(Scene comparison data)

%%

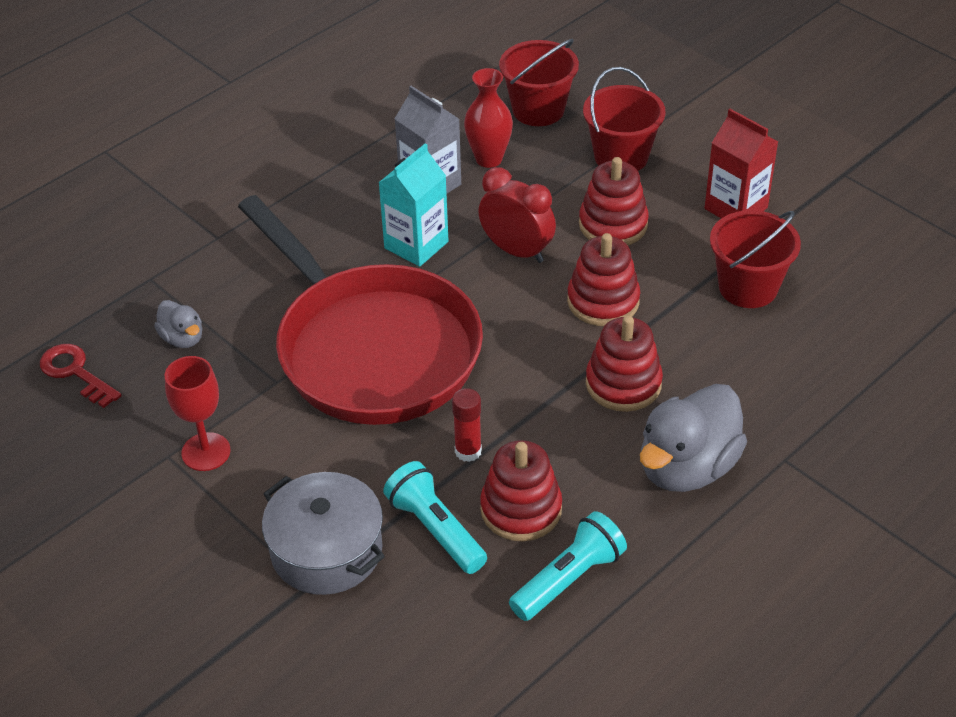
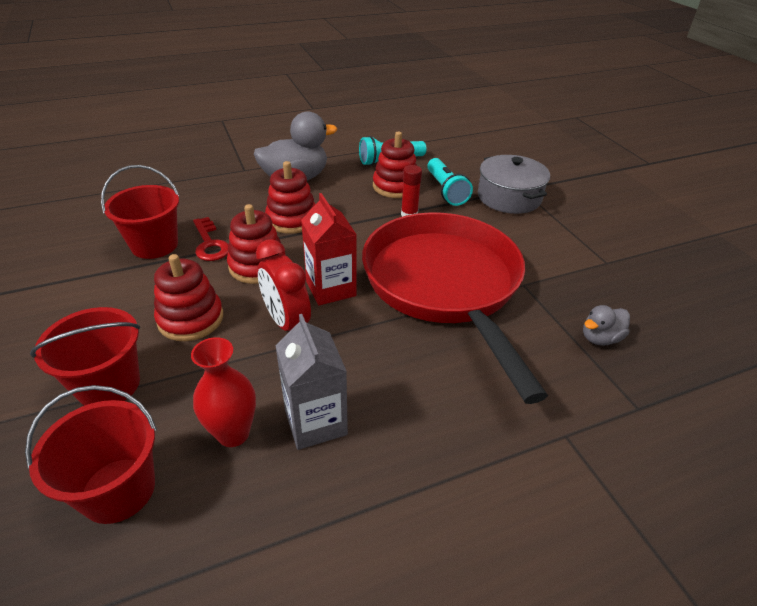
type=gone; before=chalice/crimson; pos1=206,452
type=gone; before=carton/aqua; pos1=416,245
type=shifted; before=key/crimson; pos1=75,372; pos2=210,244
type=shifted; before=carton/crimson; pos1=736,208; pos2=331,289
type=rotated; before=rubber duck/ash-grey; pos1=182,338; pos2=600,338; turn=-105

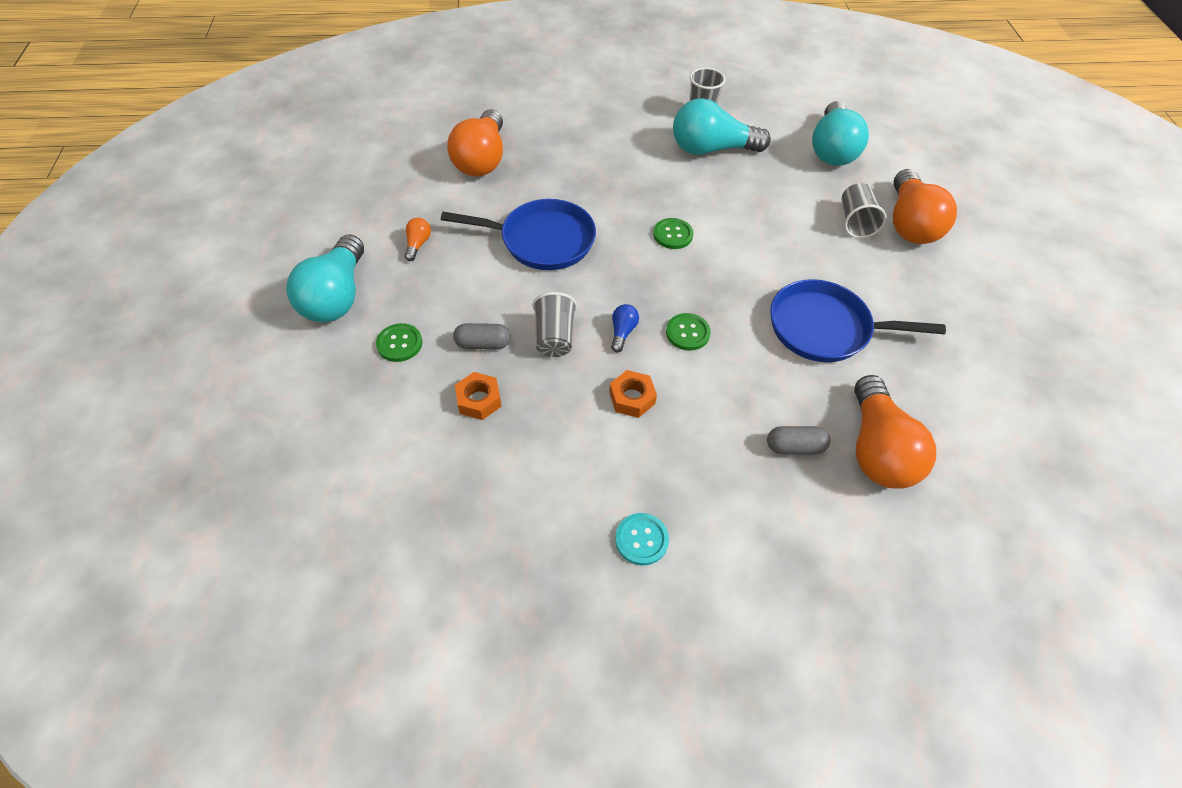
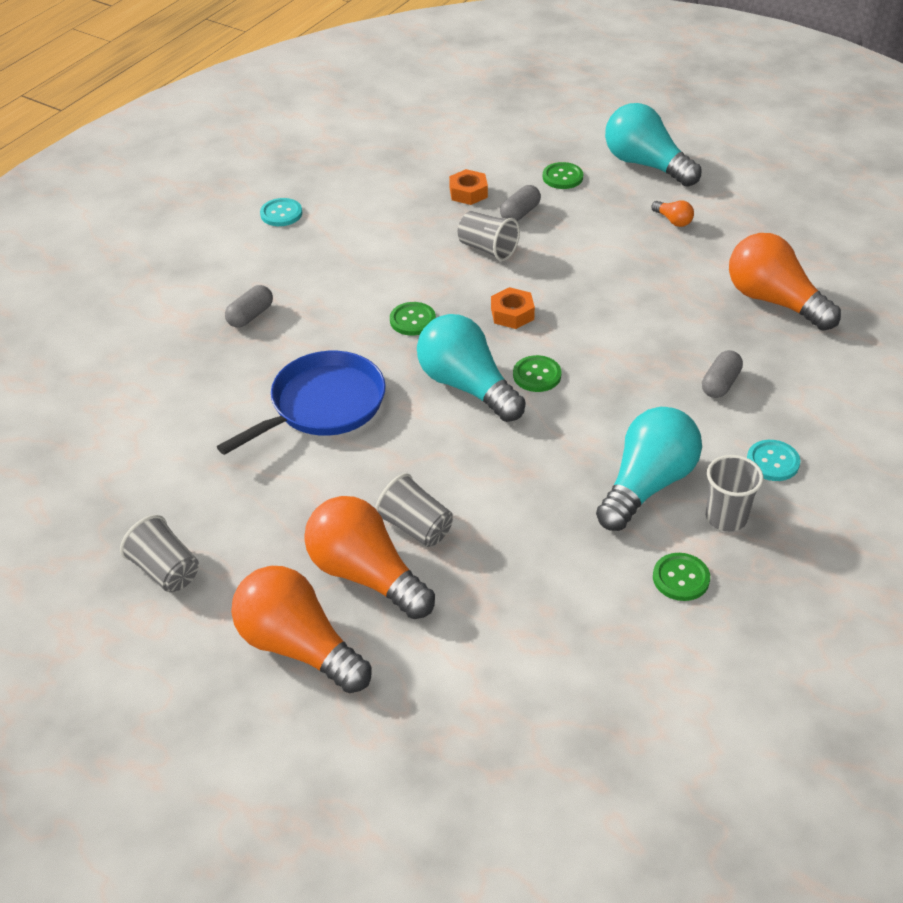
type=gone; before=frying pan/blue; pos1=542,240
type=gone; before=bulb/blue; pos1=622,332
type=new; after=cup/ash-grey; pos2=165,571
type=new; after=sewing button/leaf-green; pos2=681,578
type=new; after=pill shape/ash-grey; pos2=720,384
type=new; after=sewing button/aqua; pos2=772,462
type=shifted; before=nut/orange; pos1=632,398; pos2=512,314
type=shifted; before=bulb/aqua; pos1=832,149; pos2=467,386
type=shifted; before=bulb/orange; pos1=877,449; pos2=298,647

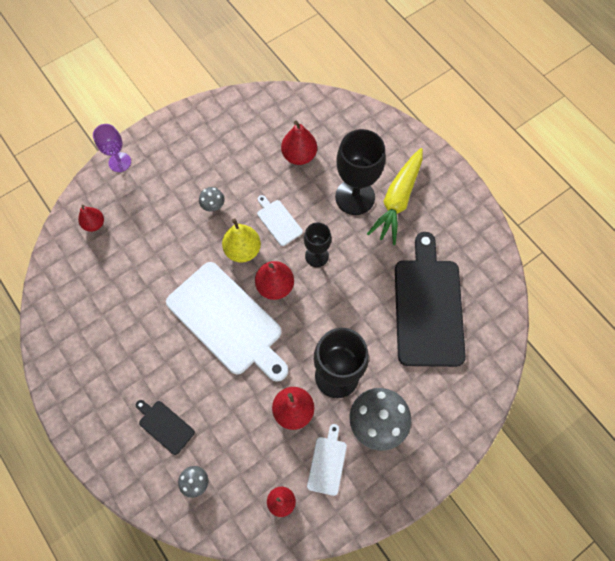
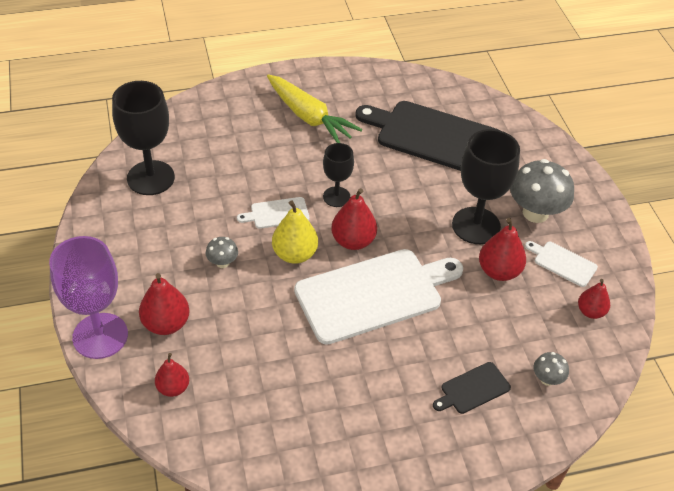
type=shifted; before=toy pear/crimson; pos1=299,155; pos2=166,324
type=shifted; before=chalice/jet-black; pos1=355,197; pos2=150,178
type=scaled; before=chalice/royal purple; pos1=120,162; pos2=100,336; scale=1.74

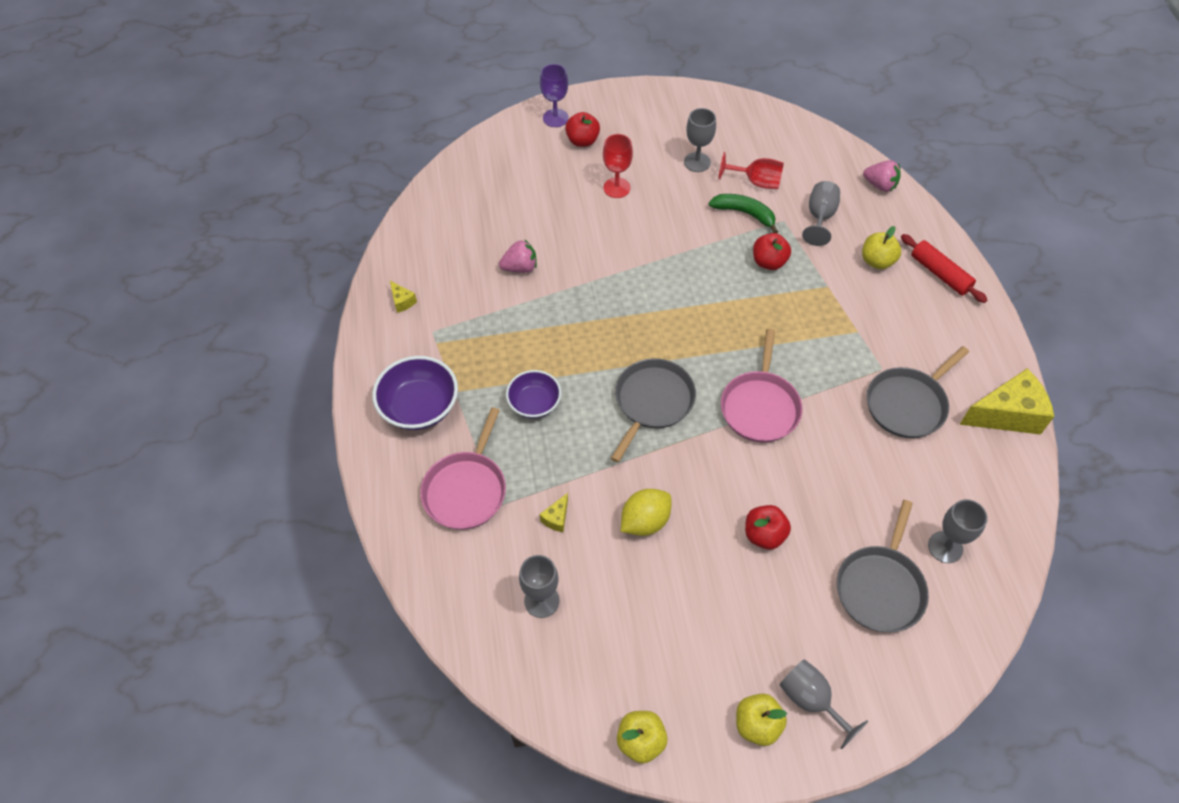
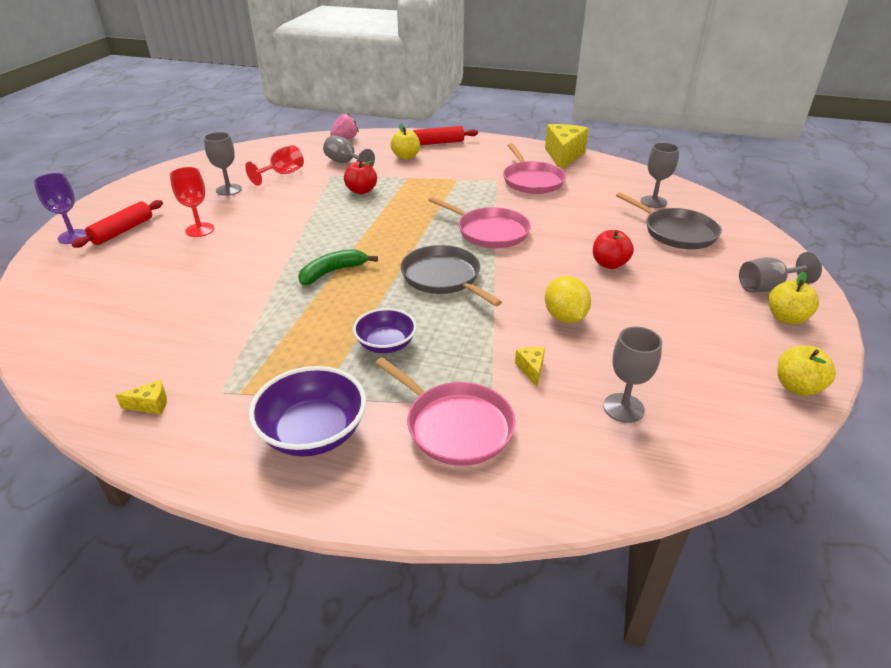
type=gone; before=toy strawberry/rose-pink; pos1=520,267
type=shifted; before=banana/leaf-green; pos1=744,213; pos2=332,272
type=swapped; before=apple/crimson; after=rolling pin/crimson; pos1=582,141; pos2=123,231
type=repainted; before=frying pan/ash-grey; after=frying pan/rose-pink; pos1=908,404; pos2=532,181
type=rotated; before=cheese wedge/bright yellow; pos1=556,518; pos2=531,369; turn=-150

%%

**Assignment:** Omit the pictures, then set down all the remaining data exactly as given.

**Response box:**
type=gone; before=chalice/crimson; pos1=206,452
type=gone; before=carton/aqua; pos1=416,245
type=shifted; before=key/crimson; pos1=75,372; pos2=210,244
type=shifted; before=carton/crimson; pos1=736,208; pos2=331,289
type=rotated; before=rubber duck/ash-grey; pos1=182,338; pos2=600,338; turn=-105

type=gone; before=frying pan/blue; pos1=542,240
type=gone; before=bulb/blue; pos1=622,332
type=new; after=cup/ash-grey; pos2=165,571
type=new; after=sewing button/leaf-green; pos2=681,578
type=new; after=pill shape/ash-grey; pos2=720,384
type=new; after=sewing button/aqua; pos2=772,462
type=shifted; before=nut/orange; pos1=632,398; pos2=512,314
type=shifted; before=bulb/aqua; pos1=832,149; pos2=467,386
type=shifted; before=bulb/orange; pos1=877,449; pos2=298,647

type=shifted; before=toy pear/crimson; pos1=299,155; pos2=166,324
type=shifted; before=chalice/jet-black; pos1=355,197; pos2=150,178
type=scaled; before=chalice/royal purple; pos1=120,162; pos2=100,336; scale=1.74

type=gone; before=toy strawberry/rose-pink; pos1=520,267
type=shifted; before=banana/leaf-green; pos1=744,213; pos2=332,272
type=swapped; before=apple/crimson; after=rolling pin/crimson; pos1=582,141; pos2=123,231
type=repainted; before=frying pan/ash-grey; after=frying pan/rose-pink; pos1=908,404; pos2=532,181
type=rotated; before=cheese wedge/bright yellow; pos1=556,518; pos2=531,369; turn=-150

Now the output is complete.